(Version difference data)
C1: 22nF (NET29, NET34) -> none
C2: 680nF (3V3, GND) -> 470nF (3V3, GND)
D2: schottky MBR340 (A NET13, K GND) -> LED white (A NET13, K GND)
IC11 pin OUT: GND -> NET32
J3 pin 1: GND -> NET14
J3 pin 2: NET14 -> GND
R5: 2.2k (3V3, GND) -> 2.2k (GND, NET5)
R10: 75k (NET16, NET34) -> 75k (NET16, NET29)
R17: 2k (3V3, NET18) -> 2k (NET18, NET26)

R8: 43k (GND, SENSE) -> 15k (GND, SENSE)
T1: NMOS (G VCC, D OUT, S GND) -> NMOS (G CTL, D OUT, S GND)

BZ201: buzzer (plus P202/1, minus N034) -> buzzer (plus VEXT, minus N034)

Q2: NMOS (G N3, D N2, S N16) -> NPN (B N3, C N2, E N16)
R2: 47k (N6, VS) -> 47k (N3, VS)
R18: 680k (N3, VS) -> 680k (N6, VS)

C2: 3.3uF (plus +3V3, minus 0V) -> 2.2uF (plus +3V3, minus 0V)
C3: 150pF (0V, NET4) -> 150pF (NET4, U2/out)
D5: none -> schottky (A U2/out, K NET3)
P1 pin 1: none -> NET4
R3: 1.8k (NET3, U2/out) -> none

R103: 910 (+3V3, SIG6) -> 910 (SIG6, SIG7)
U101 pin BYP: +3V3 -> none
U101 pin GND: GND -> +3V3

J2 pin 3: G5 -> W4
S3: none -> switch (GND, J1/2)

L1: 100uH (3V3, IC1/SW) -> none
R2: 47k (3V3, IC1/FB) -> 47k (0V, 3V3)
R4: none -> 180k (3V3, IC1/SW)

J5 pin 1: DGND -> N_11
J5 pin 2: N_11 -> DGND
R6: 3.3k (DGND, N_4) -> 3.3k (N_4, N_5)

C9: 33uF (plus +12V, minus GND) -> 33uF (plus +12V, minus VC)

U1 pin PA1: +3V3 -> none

● **Problem to work on**: Please write out, exactly as they appear above, only the lines in the stretch from the line with "J3 pin 1: GND -> NET14" through the line with "R8: 43k (GND, SENSE) -> 15k (GND, SENSE)".

● **Exercise result**:
J3 pin 1: GND -> NET14
J3 pin 2: NET14 -> GND
R5: 2.2k (3V3, GND) -> 2.2k (GND, NET5)
R10: 75k (NET16, NET34) -> 75k (NET16, NET29)
R17: 2k (3V3, NET18) -> 2k (NET18, NET26)

R8: 43k (GND, SENSE) -> 15k (GND, SENSE)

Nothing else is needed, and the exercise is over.